## Activity:
Print exactly the lines below between the line holding "camera: 20 degrees right, 5 degrees down" and the line holding "- yellow plate bottom centre", inclusive, and nothing more.

## Records to process:
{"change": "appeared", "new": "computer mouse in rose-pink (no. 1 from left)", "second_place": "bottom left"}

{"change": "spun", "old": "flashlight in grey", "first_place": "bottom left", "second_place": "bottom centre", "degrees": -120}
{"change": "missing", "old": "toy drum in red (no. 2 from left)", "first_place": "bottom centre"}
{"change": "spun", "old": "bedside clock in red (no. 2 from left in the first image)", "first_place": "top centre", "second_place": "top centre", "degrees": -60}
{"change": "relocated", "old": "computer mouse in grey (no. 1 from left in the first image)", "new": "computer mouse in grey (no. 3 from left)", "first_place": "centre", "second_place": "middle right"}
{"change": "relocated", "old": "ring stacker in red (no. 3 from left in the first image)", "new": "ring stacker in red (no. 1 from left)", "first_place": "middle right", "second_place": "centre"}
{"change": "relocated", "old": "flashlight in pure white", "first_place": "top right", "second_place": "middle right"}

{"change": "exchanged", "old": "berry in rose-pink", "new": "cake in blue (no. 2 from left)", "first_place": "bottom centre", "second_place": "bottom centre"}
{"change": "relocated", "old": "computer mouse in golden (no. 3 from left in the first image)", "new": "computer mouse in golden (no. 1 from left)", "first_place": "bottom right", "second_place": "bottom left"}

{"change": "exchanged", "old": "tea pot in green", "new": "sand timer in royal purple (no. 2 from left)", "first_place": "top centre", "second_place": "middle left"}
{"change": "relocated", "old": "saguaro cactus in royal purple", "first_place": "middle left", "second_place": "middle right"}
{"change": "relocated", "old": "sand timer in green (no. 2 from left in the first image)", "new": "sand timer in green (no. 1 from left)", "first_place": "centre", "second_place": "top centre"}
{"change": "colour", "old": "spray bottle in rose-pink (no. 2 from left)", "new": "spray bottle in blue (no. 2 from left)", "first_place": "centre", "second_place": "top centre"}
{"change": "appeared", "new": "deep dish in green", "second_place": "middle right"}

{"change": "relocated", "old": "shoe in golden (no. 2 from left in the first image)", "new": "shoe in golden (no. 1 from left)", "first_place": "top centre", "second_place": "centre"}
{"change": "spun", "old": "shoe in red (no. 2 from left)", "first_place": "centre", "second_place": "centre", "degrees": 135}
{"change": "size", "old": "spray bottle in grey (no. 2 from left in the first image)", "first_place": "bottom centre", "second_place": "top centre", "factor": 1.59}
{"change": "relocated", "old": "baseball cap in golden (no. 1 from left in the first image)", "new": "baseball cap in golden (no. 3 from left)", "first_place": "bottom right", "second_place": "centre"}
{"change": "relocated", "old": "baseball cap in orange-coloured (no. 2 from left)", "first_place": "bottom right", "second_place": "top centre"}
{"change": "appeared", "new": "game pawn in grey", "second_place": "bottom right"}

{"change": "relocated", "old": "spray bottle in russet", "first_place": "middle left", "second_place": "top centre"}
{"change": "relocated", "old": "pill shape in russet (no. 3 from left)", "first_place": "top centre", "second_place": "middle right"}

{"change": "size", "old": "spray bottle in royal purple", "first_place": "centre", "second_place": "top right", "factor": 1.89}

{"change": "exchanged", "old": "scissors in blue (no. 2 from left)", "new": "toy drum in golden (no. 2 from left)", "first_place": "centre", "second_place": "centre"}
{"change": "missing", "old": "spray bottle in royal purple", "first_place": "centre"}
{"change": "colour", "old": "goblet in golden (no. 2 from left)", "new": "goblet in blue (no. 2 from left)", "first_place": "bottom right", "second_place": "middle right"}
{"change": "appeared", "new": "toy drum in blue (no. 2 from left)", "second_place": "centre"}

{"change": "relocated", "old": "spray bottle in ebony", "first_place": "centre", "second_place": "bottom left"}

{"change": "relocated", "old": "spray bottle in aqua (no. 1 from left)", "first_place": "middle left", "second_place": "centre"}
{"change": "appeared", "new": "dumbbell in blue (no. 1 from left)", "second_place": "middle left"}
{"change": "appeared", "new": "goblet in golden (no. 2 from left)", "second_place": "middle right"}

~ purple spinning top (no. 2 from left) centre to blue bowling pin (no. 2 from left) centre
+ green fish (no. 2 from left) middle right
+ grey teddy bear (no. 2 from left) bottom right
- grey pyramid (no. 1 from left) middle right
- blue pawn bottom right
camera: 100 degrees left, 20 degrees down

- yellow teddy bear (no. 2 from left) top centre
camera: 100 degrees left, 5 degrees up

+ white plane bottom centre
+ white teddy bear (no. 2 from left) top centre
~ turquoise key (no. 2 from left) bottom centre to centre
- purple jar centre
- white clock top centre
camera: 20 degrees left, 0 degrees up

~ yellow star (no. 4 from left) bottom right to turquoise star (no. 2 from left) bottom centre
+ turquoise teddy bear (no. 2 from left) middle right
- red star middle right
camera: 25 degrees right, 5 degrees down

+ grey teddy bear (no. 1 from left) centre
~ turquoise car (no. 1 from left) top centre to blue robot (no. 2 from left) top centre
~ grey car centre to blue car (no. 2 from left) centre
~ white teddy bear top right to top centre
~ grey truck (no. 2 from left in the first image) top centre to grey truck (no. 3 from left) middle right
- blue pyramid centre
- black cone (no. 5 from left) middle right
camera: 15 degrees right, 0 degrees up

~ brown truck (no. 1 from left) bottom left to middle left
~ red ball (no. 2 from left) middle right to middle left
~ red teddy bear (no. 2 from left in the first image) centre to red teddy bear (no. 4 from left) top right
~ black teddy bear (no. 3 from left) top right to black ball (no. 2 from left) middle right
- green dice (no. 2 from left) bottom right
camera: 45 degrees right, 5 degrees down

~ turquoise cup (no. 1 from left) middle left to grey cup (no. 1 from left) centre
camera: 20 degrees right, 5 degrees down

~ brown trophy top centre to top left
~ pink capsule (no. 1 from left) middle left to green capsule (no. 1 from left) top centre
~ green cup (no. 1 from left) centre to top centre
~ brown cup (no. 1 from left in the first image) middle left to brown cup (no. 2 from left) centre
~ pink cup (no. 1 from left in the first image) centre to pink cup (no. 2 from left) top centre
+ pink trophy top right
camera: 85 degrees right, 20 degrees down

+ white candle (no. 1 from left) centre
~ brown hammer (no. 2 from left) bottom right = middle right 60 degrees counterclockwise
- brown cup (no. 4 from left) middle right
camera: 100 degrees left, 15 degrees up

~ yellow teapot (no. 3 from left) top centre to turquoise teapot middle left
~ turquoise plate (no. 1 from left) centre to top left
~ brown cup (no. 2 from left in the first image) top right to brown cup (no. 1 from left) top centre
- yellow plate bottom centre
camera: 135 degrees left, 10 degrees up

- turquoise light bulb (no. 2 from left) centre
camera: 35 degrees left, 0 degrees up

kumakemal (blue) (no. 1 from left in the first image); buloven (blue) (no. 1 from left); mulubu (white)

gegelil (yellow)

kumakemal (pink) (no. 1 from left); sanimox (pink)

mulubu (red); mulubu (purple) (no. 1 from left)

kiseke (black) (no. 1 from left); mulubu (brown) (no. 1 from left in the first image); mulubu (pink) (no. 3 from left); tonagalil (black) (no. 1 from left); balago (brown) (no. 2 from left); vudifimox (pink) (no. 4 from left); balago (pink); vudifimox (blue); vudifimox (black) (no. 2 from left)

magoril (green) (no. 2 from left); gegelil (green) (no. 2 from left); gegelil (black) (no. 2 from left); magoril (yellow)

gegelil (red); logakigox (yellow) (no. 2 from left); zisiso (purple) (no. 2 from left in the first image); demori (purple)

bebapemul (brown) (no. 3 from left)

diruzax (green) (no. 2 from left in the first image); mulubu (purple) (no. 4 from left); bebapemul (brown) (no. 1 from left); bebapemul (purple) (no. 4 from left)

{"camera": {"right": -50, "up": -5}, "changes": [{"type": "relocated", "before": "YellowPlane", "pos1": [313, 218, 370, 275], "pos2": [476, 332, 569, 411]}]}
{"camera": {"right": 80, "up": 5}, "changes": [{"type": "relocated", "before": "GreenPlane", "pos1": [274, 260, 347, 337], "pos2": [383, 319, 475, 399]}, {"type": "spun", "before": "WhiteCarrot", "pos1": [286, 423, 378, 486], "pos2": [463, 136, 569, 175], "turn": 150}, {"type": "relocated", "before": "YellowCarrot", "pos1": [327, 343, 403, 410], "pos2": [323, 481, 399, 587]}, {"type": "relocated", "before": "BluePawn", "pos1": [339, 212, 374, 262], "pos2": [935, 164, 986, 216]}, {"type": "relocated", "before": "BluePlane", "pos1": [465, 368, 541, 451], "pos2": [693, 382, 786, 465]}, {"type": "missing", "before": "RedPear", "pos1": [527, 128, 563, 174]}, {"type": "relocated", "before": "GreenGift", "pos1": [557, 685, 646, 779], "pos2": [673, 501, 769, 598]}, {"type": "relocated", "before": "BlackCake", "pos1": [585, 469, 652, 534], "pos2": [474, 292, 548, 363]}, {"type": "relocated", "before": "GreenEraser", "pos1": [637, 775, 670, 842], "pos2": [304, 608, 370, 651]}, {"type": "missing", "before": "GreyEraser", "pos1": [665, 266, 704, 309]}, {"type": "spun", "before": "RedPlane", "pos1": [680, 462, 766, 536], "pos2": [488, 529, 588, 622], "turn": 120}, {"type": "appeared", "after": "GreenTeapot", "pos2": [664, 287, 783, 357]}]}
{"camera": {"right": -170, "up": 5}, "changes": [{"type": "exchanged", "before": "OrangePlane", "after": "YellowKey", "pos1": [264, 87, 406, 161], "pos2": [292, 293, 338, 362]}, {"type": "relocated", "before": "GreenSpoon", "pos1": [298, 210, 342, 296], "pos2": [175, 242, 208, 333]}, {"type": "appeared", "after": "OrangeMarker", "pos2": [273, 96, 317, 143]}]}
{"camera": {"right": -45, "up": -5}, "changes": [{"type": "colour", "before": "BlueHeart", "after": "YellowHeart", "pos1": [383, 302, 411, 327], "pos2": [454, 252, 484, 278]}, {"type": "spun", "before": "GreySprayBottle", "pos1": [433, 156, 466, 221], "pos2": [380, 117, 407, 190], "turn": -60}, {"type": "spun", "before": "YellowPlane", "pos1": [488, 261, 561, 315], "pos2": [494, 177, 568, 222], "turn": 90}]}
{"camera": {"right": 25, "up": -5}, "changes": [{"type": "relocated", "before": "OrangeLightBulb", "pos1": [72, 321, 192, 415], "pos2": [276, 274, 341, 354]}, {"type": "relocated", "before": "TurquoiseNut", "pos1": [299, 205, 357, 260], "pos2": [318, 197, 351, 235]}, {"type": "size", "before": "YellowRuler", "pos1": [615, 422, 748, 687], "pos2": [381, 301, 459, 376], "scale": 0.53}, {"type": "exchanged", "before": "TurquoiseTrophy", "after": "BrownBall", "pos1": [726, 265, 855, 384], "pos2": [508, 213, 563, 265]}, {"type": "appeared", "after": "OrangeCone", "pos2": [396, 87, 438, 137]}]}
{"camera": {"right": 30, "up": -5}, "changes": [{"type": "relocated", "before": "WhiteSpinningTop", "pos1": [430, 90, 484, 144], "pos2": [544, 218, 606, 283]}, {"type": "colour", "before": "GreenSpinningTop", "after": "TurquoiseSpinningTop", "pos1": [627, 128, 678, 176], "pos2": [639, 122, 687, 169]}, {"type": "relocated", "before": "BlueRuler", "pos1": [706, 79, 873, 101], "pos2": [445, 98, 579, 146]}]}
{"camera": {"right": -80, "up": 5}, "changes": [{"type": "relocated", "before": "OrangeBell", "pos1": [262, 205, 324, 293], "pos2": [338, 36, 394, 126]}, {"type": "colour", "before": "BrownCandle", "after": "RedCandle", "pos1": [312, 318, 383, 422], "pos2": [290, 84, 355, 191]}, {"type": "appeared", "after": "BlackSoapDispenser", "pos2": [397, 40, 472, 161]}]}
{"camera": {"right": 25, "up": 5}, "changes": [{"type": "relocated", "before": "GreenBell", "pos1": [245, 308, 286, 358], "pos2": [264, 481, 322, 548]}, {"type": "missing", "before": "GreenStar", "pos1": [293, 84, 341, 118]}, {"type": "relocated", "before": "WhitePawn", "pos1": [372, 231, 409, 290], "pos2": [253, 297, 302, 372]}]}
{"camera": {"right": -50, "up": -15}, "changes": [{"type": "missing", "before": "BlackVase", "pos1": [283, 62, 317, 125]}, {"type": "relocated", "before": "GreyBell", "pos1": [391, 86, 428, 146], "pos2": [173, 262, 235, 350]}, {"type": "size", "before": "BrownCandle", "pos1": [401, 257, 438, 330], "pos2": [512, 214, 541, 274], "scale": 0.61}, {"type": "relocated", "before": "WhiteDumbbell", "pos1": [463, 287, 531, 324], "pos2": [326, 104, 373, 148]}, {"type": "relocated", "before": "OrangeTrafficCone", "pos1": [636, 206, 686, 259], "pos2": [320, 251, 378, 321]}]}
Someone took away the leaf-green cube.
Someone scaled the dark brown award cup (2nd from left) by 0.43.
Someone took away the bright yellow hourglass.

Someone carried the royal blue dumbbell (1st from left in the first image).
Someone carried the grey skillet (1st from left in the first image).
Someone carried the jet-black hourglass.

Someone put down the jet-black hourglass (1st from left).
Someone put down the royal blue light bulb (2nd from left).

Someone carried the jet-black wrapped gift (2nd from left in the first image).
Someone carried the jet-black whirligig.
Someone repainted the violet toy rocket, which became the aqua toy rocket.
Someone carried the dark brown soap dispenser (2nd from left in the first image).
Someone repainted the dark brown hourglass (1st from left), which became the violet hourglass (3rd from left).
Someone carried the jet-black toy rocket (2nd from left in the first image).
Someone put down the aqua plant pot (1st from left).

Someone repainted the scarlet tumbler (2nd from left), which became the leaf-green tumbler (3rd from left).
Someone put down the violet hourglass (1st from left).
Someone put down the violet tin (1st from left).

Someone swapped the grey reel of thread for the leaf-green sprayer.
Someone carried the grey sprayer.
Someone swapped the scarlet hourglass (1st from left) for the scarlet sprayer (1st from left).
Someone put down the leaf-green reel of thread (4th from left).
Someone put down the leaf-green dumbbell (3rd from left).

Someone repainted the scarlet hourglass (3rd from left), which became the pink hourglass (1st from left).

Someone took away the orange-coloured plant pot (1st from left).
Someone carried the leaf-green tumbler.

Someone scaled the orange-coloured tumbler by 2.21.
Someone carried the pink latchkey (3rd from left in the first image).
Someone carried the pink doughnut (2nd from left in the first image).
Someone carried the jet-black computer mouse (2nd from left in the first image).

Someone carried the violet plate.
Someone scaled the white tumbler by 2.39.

## Task response:
camera: 20 degrees right, 5 degrees down

~ brown trophy top centre to top left
~ pink capsule (no. 1 from left) middle left to green capsule (no. 1 from left) top centre
~ green cup (no. 1 from left) centre to top centre
~ brown cup (no. 1 from left in the first image) middle left to brown cup (no. 2 from left) centre
~ pink cup (no. 1 from left in the first image) centre to pink cup (no. 2 from left) top centre
+ pink trophy top right
camera: 85 degrees right, 20 degrees down

+ white candle (no. 1 from left) centre
~ brown hammer (no. 2 from left) bottom right = middle right 60 degrees counterclockwise
- brown cup (no. 4 from left) middle right
camera: 100 degrees left, 15 degrees up

~ yellow teapot (no. 3 from left) top centre to turquoise teapot middle left
~ turquoise plate (no. 1 from left) centre to top left
~ brown cup (no. 2 from left in the first image) top right to brown cup (no. 1 from left) top centre
- yellow plate bottom centre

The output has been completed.